From the entries below, please gather each line containing the string "down".

(Extracted records)
━━━━━━━━━━━━━━━━━━━━

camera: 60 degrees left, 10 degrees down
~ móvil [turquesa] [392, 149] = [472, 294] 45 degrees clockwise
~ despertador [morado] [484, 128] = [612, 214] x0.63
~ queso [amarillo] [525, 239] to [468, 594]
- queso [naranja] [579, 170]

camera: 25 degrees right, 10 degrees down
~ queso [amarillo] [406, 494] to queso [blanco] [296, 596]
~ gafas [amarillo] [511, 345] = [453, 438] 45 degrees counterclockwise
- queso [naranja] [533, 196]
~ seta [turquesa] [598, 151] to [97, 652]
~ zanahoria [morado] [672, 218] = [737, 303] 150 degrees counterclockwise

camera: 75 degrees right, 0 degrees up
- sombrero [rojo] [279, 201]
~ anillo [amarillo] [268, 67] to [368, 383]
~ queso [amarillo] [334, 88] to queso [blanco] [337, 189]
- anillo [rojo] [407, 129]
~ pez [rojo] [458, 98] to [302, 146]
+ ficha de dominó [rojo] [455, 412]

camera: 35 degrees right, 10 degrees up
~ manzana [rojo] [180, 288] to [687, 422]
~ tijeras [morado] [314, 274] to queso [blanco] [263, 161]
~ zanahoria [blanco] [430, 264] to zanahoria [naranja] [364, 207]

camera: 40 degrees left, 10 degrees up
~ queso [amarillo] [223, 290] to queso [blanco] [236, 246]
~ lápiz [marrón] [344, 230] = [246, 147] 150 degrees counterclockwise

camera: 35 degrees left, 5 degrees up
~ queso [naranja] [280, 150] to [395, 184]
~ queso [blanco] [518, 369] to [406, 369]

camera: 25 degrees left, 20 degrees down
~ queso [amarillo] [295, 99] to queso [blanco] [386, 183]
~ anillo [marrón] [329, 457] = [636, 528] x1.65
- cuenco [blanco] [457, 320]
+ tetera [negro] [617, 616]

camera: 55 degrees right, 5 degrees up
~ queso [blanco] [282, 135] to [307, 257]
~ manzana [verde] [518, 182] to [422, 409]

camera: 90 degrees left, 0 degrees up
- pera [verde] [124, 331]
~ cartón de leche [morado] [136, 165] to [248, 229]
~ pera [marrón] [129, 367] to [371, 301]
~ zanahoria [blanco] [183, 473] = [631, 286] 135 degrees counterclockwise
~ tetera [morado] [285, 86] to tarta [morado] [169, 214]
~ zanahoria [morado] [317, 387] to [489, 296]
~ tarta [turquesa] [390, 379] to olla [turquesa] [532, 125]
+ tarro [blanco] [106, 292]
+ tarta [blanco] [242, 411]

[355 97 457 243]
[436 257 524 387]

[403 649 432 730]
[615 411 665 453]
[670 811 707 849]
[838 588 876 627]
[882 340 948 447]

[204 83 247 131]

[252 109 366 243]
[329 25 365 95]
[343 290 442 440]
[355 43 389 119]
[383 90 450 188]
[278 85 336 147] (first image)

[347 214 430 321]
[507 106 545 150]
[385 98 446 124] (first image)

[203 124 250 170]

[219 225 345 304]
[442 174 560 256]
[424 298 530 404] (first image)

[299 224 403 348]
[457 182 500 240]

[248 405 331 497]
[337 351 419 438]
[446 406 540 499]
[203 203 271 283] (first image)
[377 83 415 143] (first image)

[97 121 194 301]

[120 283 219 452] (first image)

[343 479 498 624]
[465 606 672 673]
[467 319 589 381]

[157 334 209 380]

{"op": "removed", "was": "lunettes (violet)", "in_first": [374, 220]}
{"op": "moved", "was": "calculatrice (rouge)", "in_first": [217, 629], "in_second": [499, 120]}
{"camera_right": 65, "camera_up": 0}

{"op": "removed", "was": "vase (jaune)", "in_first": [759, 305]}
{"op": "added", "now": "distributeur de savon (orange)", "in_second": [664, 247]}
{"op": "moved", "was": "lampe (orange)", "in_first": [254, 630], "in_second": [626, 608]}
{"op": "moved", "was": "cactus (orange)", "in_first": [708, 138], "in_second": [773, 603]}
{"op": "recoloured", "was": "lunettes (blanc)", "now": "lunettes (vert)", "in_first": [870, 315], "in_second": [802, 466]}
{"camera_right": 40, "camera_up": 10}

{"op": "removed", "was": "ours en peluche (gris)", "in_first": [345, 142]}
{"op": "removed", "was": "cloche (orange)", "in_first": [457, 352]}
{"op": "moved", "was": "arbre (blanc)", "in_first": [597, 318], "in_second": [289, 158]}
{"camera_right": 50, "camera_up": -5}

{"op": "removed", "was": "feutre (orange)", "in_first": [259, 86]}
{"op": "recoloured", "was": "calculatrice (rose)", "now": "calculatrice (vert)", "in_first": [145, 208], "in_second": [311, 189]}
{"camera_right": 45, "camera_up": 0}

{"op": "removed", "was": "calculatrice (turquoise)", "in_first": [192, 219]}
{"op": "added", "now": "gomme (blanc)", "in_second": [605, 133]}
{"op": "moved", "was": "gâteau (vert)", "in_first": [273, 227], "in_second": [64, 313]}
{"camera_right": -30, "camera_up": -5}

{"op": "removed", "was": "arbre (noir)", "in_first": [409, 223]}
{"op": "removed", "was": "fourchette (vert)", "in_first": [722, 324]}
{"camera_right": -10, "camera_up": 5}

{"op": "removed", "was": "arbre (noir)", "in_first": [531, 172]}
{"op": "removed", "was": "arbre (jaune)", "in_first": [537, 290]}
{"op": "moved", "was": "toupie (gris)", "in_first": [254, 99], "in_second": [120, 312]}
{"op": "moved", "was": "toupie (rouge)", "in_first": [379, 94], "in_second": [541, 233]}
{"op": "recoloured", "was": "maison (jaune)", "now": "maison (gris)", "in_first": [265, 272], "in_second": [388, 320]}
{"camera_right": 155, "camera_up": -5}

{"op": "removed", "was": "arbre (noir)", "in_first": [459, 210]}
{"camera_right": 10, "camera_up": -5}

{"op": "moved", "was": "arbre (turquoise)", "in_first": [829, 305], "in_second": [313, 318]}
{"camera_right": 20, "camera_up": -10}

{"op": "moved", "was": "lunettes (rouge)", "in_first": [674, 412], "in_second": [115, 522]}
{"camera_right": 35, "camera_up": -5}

━━━━━━━━━━━━━━━━━━━━

## Solution for this problem
camera: 60 degrees left, 10 degrees down
camera: 25 degrees right, 10 degrees down
camera: 25 degrees left, 20 degrees down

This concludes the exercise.